┏━━

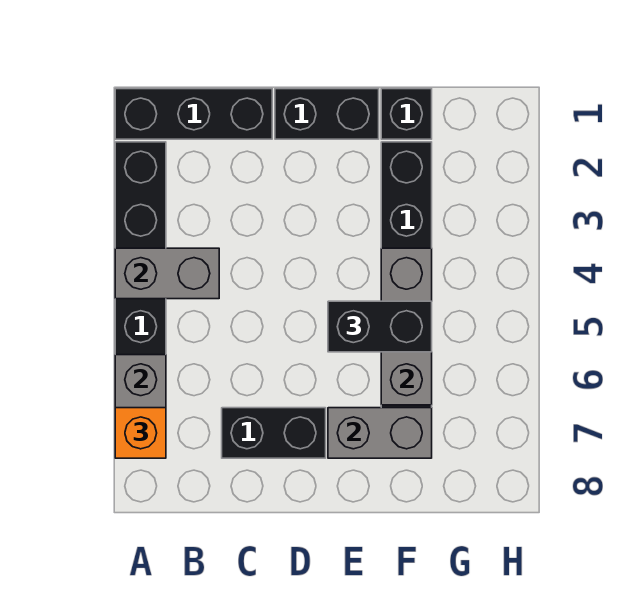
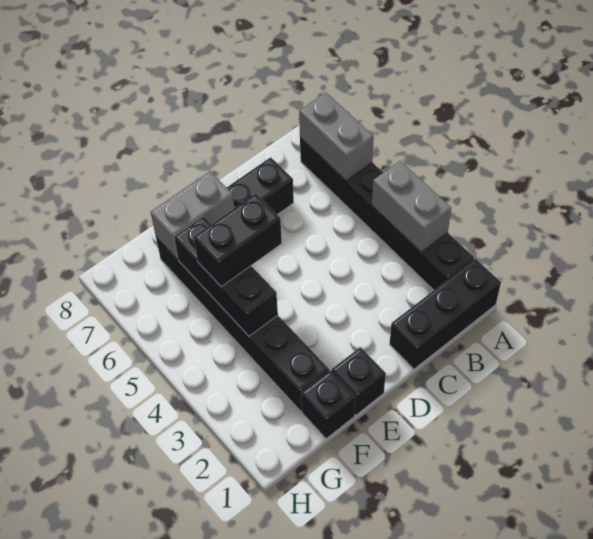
grey brick A4:B4 level 2 -> grey brick A3:A4 level 2
orange brick A7 level 3 -> none
black brick D1:E1 level 1 -> black brick E1 level 1
grey brick F4:F6 level 2 -> black brick F4:F6 level 2

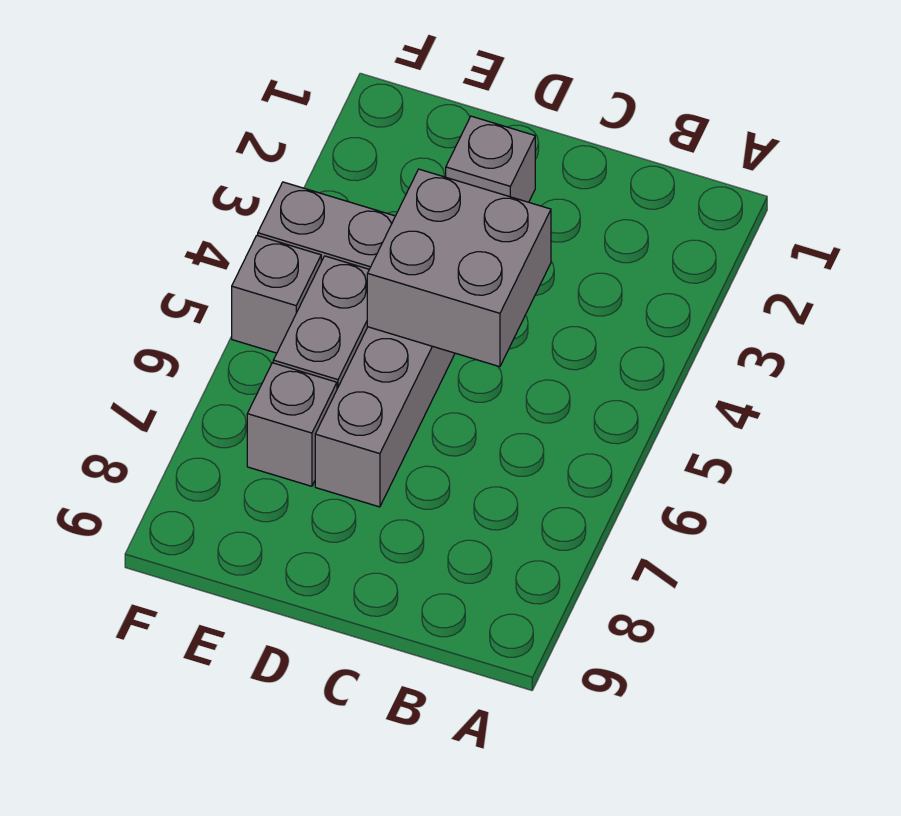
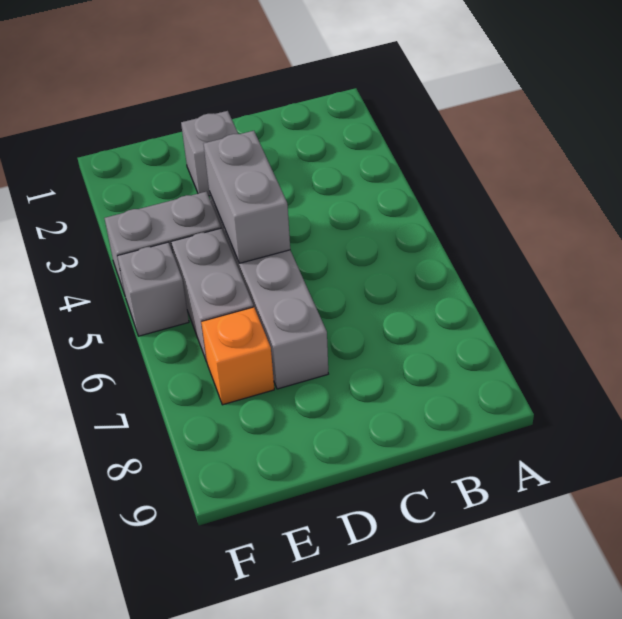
grey brick C4:D5 level 2 -> grey brick D4:D5 level 2
grey brick E7 level 1 -> orange brick E7 level 1

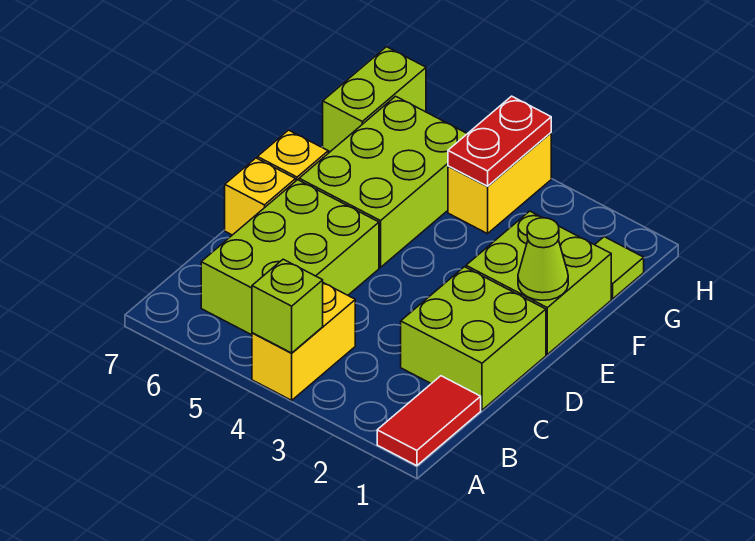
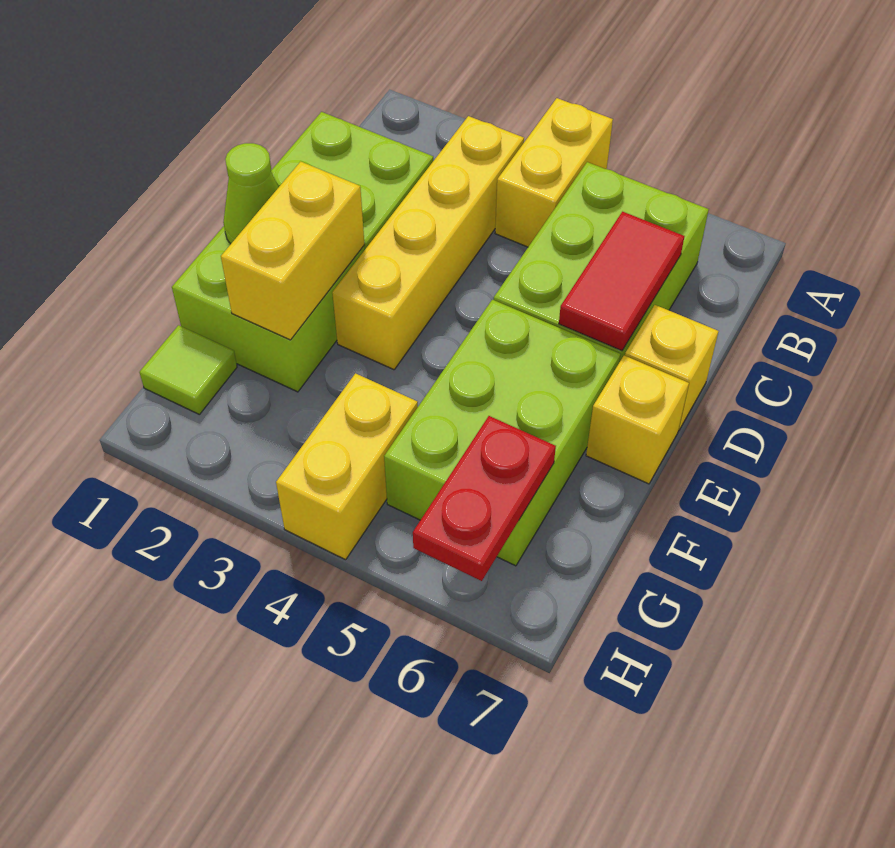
red tile A1:B1 level 1 -> red tile C6:D6 level 2
lime brick A4 level 2 -> none
none -> yellow brick B3:E3 level 1
none -> yellow brick E2:F2 level 2
red plate G4:H4 level 2 -> red plate G6:H6 level 2
lime brick G7:H7 level 1 -> none

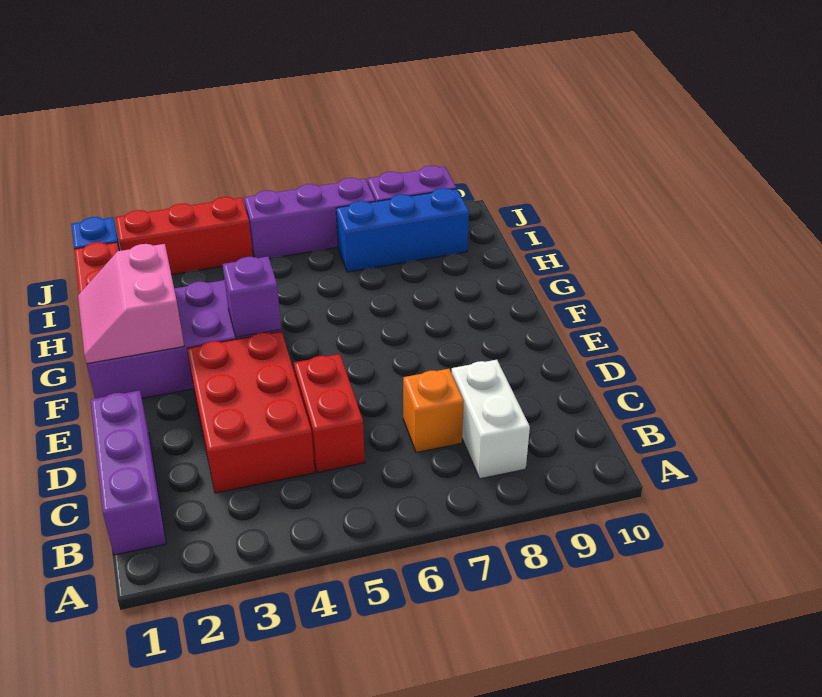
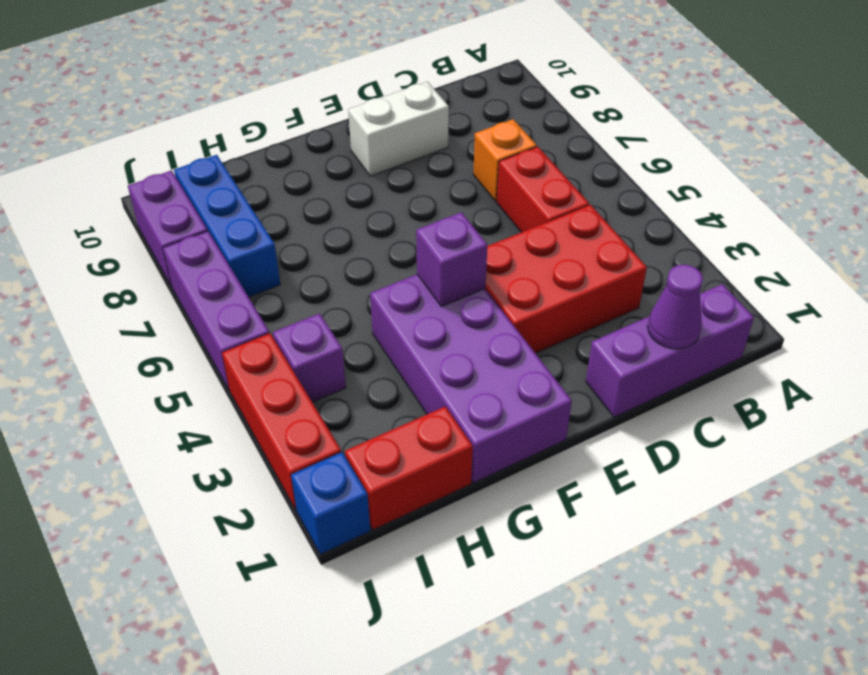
white brick B8:C8 level 1 -> white brick D9:E9 level 1
none -> purple cone C1 level 2
red brick C5:D5 level 1 -> red brick C5:C6 level 1
pink slope F1:G2 level 2 top 2 -> none
none -> purple brick I4 level 1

┗━━

Exercise
Before you return the listing exactly, strip out its pictures.

Your response
grey brick A4:B4 level 2 -> grey brick A3:A4 level 2
orange brick A7 level 3 -> none
black brick D1:E1 level 1 -> black brick E1 level 1
grey brick F4:F6 level 2 -> black brick F4:F6 level 2

grey brick C4:D5 level 2 -> grey brick D4:D5 level 2
grey brick E7 level 1 -> orange brick E7 level 1

red tile A1:B1 level 1 -> red tile C6:D6 level 2
lime brick A4 level 2 -> none
none -> yellow brick B3:E3 level 1
none -> yellow brick E2:F2 level 2
red plate G4:H4 level 2 -> red plate G6:H6 level 2
lime brick G7:H7 level 1 -> none

white brick B8:C8 level 1 -> white brick D9:E9 level 1
none -> purple cone C1 level 2
red brick C5:D5 level 1 -> red brick C5:C6 level 1
pink slope F1:G2 level 2 top 2 -> none
none -> purple brick I4 level 1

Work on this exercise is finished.